+++ Entries shown

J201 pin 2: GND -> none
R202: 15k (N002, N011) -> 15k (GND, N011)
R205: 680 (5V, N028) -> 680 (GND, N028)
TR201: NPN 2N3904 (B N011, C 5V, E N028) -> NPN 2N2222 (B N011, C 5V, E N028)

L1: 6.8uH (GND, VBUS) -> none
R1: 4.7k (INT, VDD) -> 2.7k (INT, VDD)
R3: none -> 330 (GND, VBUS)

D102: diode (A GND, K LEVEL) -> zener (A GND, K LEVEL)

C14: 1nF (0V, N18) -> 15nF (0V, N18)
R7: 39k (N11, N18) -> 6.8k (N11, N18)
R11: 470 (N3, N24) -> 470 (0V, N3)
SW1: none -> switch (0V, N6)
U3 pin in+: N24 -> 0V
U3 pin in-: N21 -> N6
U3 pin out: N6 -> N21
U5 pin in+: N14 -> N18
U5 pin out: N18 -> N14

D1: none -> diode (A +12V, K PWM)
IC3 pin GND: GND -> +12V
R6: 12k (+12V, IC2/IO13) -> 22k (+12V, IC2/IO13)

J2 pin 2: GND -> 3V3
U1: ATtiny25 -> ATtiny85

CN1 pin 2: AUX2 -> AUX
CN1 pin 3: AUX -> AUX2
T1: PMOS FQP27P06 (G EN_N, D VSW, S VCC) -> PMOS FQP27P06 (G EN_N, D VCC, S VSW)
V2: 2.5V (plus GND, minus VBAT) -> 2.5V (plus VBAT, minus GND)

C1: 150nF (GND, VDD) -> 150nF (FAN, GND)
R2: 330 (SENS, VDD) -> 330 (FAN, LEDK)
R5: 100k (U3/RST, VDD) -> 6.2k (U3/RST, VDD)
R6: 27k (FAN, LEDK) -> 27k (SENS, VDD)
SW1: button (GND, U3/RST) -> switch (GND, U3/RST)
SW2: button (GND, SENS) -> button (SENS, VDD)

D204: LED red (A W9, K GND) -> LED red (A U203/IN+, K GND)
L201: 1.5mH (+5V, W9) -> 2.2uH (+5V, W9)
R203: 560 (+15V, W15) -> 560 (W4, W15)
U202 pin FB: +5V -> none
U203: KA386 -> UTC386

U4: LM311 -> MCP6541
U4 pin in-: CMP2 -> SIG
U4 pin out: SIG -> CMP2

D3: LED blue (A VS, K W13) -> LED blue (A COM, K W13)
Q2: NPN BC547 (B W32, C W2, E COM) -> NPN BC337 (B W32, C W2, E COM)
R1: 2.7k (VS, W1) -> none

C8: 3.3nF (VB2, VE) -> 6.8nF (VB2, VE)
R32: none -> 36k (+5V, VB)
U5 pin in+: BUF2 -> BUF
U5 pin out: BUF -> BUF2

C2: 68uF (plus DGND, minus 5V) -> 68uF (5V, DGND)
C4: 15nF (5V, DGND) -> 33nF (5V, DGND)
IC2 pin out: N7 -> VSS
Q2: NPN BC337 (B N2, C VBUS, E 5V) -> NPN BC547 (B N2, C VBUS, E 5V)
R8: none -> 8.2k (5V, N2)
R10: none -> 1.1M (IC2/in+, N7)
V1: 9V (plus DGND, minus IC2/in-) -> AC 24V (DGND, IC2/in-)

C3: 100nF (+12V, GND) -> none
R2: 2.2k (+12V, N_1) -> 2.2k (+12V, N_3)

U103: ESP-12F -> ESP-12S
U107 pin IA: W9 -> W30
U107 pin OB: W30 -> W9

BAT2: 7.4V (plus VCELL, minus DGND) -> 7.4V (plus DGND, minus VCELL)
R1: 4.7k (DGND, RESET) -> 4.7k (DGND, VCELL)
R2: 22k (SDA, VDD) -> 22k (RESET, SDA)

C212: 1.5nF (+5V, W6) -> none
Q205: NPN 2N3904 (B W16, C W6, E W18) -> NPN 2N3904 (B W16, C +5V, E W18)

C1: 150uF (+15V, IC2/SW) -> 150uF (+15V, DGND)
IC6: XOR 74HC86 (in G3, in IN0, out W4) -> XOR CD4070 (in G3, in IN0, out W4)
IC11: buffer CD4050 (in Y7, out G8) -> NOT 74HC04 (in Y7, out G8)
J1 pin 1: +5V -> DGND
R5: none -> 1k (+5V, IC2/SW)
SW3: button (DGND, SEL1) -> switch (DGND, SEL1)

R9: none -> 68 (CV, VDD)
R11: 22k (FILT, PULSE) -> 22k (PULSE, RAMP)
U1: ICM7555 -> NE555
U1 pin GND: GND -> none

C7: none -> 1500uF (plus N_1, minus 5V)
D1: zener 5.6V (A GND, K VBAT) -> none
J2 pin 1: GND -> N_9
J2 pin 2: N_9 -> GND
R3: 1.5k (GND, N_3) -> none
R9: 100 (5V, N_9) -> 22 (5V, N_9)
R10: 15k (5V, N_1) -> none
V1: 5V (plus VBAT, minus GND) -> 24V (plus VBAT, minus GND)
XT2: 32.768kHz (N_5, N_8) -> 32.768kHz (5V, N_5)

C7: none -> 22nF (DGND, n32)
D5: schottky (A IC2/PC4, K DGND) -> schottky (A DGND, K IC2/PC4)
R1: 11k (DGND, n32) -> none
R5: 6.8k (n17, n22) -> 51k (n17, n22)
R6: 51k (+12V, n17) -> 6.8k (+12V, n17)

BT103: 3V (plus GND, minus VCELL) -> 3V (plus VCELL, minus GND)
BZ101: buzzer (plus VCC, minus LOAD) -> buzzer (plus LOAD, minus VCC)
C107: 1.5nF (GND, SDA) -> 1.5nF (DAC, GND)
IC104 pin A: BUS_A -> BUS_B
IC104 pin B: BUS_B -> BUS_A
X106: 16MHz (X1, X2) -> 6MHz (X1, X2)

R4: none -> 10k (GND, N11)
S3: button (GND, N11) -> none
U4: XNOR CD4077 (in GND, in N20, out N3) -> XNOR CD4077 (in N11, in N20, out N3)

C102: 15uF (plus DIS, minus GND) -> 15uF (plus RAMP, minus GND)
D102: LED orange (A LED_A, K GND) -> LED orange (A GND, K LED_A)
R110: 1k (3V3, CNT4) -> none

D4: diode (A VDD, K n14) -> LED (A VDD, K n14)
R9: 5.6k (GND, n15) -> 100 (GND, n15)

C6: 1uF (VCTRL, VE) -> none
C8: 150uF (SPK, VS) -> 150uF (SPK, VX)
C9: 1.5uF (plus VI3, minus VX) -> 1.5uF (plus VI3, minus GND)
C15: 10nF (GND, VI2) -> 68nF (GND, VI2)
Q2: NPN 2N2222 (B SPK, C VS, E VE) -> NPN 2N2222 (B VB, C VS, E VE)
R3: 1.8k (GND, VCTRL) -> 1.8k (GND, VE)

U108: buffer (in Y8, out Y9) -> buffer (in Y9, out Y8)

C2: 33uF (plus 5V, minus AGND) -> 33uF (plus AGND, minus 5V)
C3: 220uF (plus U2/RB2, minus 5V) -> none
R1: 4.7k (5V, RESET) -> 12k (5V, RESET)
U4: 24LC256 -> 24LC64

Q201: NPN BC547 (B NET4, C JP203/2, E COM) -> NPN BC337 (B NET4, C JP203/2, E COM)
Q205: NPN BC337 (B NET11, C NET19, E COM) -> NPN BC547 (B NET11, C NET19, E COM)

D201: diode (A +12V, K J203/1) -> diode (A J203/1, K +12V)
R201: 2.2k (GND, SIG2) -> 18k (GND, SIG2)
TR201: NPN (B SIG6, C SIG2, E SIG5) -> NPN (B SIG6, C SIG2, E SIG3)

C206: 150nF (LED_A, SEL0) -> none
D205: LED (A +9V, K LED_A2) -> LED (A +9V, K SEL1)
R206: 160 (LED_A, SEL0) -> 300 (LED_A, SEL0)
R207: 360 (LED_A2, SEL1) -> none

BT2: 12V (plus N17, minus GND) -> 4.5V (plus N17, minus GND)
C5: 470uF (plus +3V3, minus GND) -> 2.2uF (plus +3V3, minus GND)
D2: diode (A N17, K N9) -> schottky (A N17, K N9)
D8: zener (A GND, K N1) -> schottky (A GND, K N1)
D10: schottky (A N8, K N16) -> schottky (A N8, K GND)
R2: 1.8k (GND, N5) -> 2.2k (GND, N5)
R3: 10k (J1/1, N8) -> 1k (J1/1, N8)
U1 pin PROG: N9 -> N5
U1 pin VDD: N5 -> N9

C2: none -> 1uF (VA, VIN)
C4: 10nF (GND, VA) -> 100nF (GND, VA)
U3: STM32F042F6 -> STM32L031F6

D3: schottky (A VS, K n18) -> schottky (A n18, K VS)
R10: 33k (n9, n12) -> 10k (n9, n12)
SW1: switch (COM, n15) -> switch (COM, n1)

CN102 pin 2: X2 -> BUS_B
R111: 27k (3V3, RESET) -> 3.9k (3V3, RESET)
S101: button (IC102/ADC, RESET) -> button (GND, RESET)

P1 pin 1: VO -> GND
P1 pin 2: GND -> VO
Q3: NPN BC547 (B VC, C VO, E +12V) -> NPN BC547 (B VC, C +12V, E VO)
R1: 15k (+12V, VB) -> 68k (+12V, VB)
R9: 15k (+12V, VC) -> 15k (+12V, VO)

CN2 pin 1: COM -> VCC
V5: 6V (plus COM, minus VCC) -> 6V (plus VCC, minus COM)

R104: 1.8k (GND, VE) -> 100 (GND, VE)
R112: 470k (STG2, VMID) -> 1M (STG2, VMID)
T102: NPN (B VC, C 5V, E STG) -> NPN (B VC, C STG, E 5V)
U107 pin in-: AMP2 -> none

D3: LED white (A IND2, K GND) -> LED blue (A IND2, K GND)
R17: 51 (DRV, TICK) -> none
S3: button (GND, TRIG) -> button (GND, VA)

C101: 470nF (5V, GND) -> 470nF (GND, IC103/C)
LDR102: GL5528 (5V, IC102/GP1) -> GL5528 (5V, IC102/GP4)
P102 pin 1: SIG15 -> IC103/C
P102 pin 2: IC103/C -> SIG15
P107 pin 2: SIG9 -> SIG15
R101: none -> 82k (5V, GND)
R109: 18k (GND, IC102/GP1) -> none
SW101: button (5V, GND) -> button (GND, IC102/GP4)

++++++

__What this task involves__: The answer is the line containing "R3: 10k (J1/1, N8) -> 1k (J1/1, N8)" together with every line after it in the records, repeated exactly and with nothing else.

__Response area__:
R3: 10k (J1/1, N8) -> 1k (J1/1, N8)
U1 pin PROG: N9 -> N5
U1 pin VDD: N5 -> N9

C2: none -> 1uF (VA, VIN)
C4: 10nF (GND, VA) -> 100nF (GND, VA)
U3: STM32F042F6 -> STM32L031F6

D3: schottky (A VS, K n18) -> schottky (A n18, K VS)
R10: 33k (n9, n12) -> 10k (n9, n12)
SW1: switch (COM, n15) -> switch (COM, n1)

CN102 pin 2: X2 -> BUS_B
R111: 27k (3V3, RESET) -> 3.9k (3V3, RESET)
S101: button (IC102/ADC, RESET) -> button (GND, RESET)

P1 pin 1: VO -> GND
P1 pin 2: GND -> VO
Q3: NPN BC547 (B VC, C VO, E +12V) -> NPN BC547 (B VC, C +12V, E VO)
R1: 15k (+12V, VB) -> 68k (+12V, VB)
R9: 15k (+12V, VC) -> 15k (+12V, VO)

CN2 pin 1: COM -> VCC
V5: 6V (plus COM, minus VCC) -> 6V (plus VCC, minus COM)

R104: 1.8k (GND, VE) -> 100 (GND, VE)
R112: 470k (STG2, VMID) -> 1M (STG2, VMID)
T102: NPN (B VC, C 5V, E STG) -> NPN (B VC, C STG, E 5V)
U107 pin in-: AMP2 -> none

D3: LED white (A IND2, K GND) -> LED blue (A IND2, K GND)
R17: 51 (DRV, TICK) -> none
S3: button (GND, TRIG) -> button (GND, VA)

C101: 470nF (5V, GND) -> 470nF (GND, IC103/C)
LDR102: GL5528 (5V, IC102/GP1) -> GL5528 (5V, IC102/GP4)
P102 pin 1: SIG15 -> IC103/C
P102 pin 2: IC103/C -> SIG15
P107 pin 2: SIG9 -> SIG15
R101: none -> 82k (5V, GND)
R109: 18k (GND, IC102/GP1) -> none
SW101: button (5V, GND) -> button (GND, IC102/GP4)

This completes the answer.